## Requirement
Below is a listing. Quote from it, exactly, the lines from the one containing "gray rectangle: (703, 1199)" down to the one containing "orange line: (356, 1508)", both ends included, and nothing else.

# # # # # # #

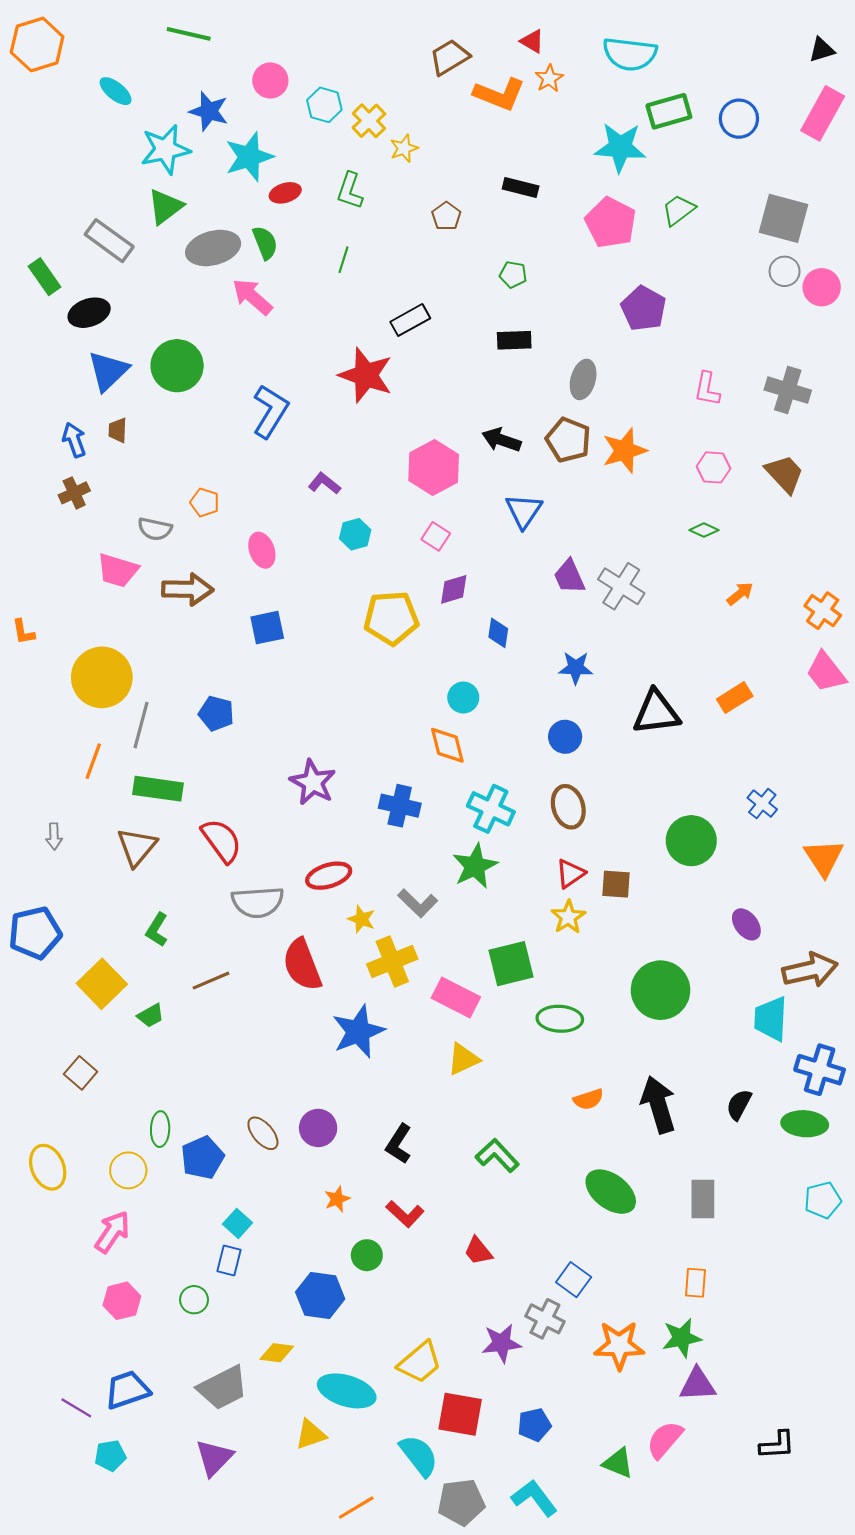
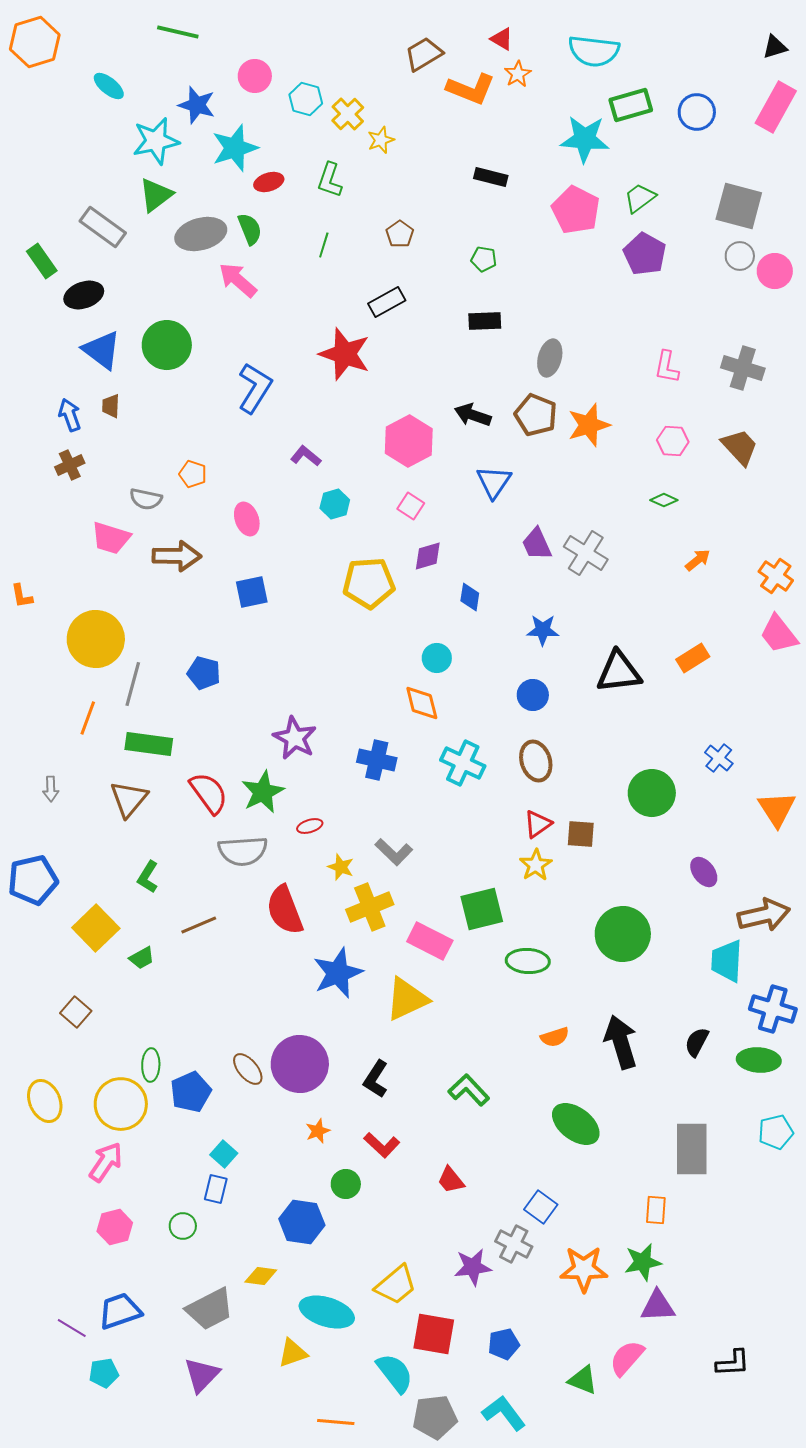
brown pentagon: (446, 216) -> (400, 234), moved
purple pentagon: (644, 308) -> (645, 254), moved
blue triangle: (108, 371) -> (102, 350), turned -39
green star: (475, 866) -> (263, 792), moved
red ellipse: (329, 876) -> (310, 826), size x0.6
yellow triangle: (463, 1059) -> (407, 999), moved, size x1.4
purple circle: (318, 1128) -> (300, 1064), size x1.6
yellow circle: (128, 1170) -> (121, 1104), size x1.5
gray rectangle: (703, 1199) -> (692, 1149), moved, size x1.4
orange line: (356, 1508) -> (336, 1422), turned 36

# # # # # # #

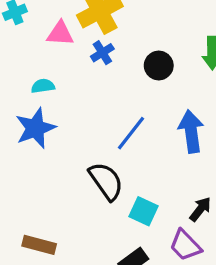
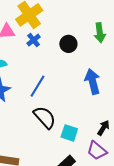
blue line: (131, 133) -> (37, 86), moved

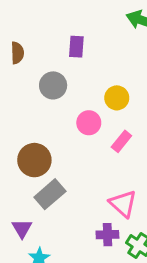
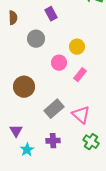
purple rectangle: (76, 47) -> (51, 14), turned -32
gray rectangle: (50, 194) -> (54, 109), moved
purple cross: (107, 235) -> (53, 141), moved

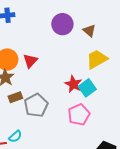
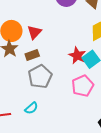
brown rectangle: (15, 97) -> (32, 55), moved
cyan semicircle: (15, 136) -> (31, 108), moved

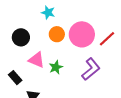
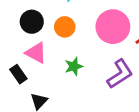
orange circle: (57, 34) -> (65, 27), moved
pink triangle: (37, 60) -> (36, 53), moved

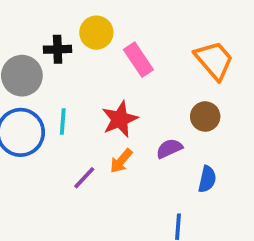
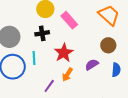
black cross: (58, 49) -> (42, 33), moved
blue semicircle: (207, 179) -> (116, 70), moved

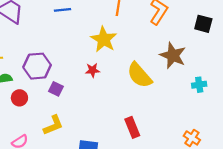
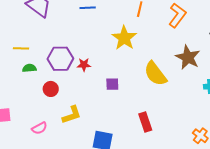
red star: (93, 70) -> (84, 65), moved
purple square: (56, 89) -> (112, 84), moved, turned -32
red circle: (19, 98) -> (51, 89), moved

# # # # # # #

## Written answer
gray rectangle: (703, 1199) -> (692, 1149), moved, size x1.4
orange line: (356, 1508) -> (336, 1422), turned 36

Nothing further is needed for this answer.